In the records, each line holding "LIGHT" must be reported.
*** Provided data ***
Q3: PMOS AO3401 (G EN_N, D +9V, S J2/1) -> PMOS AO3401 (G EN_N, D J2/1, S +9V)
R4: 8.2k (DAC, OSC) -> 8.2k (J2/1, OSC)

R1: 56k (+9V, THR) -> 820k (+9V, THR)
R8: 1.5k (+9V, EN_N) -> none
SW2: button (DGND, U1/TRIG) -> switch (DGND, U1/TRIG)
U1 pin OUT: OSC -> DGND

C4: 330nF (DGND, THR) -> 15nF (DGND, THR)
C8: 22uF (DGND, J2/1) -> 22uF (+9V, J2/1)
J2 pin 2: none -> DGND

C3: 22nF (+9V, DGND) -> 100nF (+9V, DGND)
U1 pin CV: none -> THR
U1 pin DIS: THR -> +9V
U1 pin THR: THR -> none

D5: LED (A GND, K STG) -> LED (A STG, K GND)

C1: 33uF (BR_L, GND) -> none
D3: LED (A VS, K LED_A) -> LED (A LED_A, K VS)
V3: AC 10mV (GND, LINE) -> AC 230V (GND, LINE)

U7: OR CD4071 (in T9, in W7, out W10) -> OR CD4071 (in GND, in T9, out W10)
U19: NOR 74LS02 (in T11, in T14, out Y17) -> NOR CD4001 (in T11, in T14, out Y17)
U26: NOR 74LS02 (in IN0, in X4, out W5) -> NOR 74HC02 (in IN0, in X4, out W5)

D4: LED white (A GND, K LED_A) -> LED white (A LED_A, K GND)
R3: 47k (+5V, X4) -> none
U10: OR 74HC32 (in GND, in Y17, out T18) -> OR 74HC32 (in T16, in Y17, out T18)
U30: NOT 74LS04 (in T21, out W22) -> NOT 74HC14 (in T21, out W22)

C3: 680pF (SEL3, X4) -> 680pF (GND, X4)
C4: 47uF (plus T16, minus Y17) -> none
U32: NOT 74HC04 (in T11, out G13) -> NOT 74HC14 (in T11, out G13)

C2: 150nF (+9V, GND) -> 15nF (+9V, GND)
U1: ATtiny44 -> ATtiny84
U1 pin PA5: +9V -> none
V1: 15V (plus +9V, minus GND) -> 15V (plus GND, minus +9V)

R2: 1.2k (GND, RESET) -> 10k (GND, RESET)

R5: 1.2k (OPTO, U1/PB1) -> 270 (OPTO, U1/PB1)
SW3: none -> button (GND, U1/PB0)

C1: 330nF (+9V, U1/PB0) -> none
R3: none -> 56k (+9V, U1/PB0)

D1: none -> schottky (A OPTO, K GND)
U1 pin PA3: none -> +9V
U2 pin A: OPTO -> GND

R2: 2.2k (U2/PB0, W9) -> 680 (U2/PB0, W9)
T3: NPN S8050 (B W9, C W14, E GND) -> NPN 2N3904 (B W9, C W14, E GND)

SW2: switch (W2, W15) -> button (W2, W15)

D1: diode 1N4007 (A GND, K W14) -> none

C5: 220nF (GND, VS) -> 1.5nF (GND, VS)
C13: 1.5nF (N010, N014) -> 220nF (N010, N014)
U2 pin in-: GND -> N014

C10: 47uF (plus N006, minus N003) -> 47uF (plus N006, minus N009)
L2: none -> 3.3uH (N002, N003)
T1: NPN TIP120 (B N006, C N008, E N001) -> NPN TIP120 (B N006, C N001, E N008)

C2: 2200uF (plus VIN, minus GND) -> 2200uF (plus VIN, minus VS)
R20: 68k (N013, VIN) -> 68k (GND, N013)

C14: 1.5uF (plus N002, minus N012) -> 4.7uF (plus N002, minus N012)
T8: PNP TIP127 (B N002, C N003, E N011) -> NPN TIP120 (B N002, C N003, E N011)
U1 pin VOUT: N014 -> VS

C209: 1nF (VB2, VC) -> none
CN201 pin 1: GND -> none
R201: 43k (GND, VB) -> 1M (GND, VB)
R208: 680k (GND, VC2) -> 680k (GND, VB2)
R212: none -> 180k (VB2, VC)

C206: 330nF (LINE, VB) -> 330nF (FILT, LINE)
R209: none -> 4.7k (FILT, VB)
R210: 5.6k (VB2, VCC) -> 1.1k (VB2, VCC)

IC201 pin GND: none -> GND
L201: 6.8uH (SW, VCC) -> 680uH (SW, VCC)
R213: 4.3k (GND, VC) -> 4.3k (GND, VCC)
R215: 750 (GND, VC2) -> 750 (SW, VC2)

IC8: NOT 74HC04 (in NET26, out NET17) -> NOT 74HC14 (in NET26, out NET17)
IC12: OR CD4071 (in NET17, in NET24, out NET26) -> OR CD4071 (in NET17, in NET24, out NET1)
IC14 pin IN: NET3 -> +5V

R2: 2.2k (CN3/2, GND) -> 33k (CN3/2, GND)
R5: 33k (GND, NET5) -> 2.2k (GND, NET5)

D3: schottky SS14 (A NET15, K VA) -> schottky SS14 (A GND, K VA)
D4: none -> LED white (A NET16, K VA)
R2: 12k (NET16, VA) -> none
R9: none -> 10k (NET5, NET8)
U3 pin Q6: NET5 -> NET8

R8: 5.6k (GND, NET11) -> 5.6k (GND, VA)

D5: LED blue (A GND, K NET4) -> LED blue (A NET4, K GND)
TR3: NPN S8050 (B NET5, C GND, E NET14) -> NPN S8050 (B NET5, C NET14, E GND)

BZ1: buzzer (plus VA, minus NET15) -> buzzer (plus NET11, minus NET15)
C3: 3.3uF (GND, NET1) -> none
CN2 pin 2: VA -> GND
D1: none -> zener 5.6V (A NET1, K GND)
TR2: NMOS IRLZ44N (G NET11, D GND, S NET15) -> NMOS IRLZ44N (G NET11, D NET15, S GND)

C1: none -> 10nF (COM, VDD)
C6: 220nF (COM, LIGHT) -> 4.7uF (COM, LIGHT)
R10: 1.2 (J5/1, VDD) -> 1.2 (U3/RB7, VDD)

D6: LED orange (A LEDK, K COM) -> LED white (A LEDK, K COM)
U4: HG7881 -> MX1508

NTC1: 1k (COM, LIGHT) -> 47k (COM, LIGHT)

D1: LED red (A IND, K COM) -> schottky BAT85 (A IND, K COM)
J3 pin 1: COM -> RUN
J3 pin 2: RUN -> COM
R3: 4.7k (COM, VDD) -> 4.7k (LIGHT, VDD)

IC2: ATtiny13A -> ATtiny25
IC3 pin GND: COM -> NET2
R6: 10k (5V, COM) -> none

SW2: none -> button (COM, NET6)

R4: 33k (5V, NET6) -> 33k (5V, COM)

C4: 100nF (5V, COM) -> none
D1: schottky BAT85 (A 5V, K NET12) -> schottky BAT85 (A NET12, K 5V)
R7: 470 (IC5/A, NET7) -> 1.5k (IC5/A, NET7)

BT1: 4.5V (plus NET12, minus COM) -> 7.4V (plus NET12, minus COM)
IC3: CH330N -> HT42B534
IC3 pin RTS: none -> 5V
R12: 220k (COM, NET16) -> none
*** End of Provided data ***
Task response
C6: 220nF (COM, LIGHT) -> 4.7uF (COM, LIGHT)
NTC1: 1k (COM, LIGHT) -> 47k (COM, LIGHT)
R3: 4.7k (COM, VDD) -> 4.7k (LIGHT, VDD)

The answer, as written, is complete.